- _Input material_
--*--
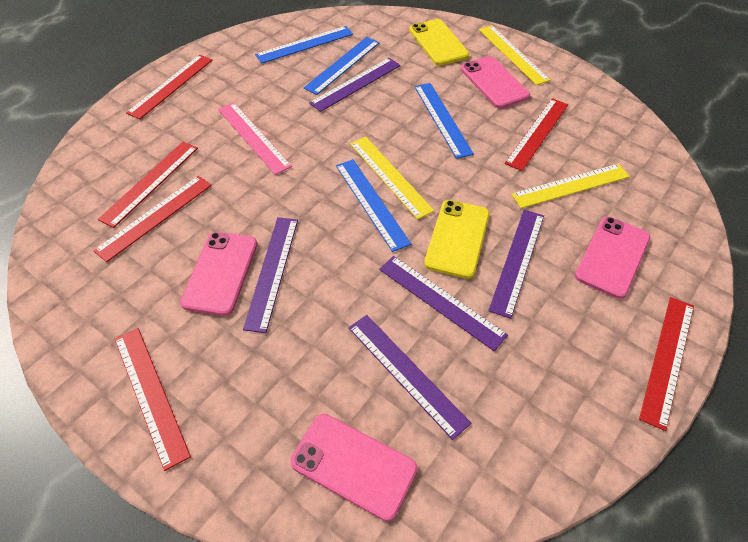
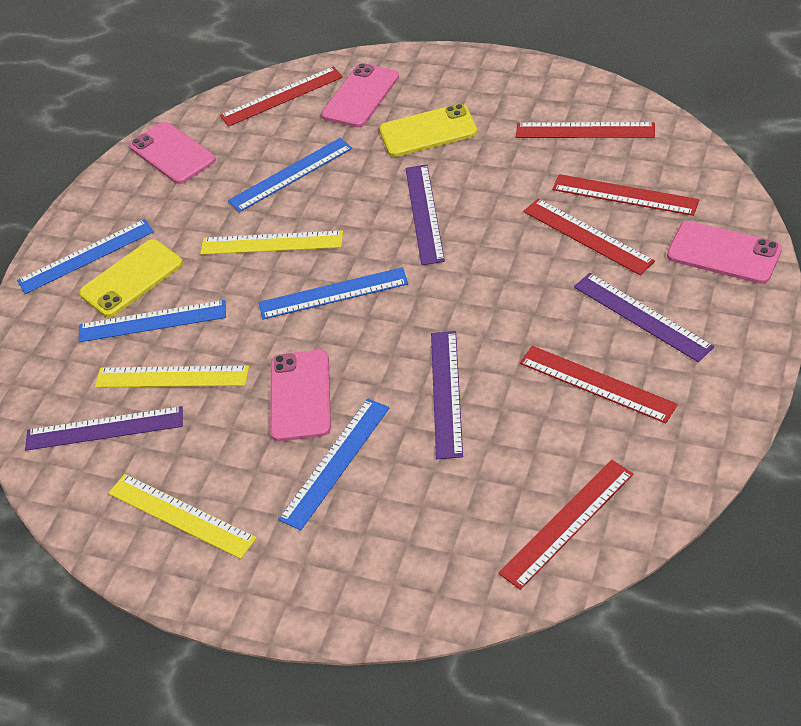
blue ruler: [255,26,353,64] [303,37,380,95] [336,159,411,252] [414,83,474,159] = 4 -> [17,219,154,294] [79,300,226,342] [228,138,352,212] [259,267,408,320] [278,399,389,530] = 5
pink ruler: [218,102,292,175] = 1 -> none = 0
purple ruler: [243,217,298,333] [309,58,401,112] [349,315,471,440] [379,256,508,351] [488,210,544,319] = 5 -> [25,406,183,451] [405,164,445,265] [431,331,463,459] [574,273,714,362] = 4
--*--
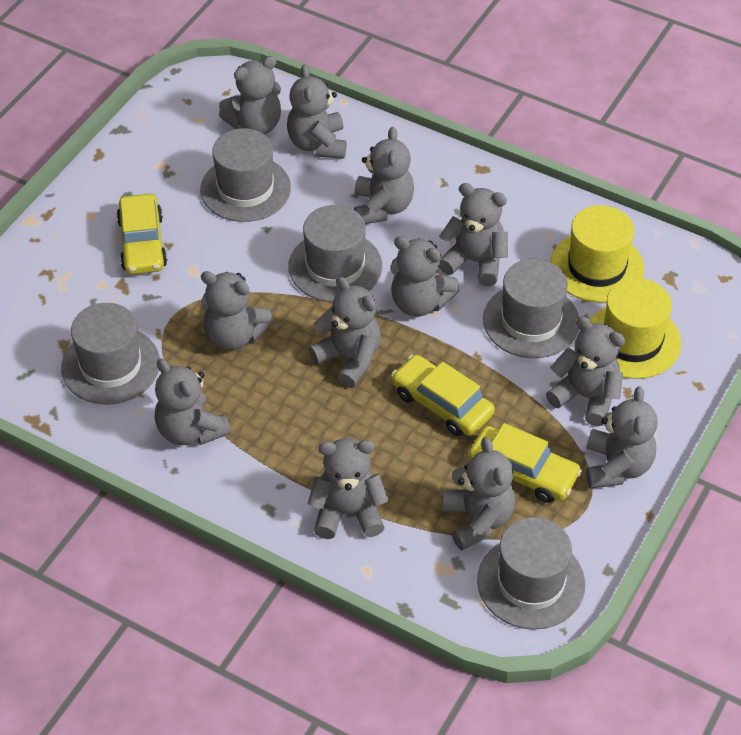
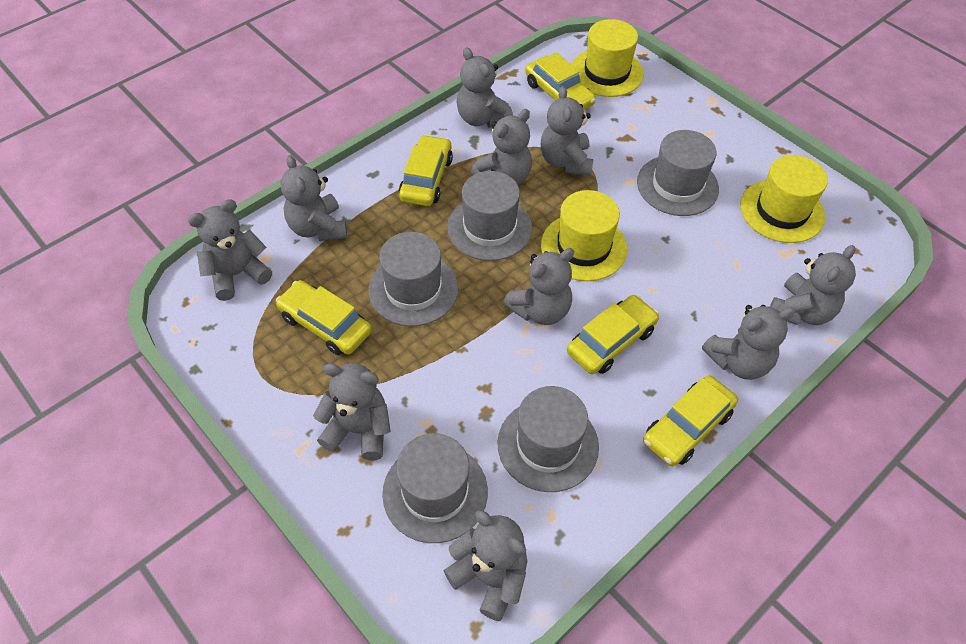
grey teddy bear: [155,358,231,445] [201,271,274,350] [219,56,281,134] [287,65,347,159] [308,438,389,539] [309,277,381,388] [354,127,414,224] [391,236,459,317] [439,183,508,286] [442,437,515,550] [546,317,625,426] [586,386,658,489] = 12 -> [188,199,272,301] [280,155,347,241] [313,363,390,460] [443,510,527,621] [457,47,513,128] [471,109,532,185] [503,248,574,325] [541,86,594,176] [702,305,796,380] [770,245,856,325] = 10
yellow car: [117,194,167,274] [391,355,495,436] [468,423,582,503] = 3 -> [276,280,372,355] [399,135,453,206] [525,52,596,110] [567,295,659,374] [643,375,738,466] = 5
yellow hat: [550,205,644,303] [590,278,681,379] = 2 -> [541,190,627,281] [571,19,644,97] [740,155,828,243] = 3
--*--
What lines hold the string "yellow"? Pick them out of the data.

yellow car: [117,194,167,274] [391,355,495,436] [468,423,582,503] = 3 -> [276,280,372,355] [399,135,453,206] [525,52,596,110] [567,295,659,374] [643,375,738,466] = 5
yellow hat: [550,205,644,303] [590,278,681,379] = 2 -> [541,190,627,281] [571,19,644,97] [740,155,828,243] = 3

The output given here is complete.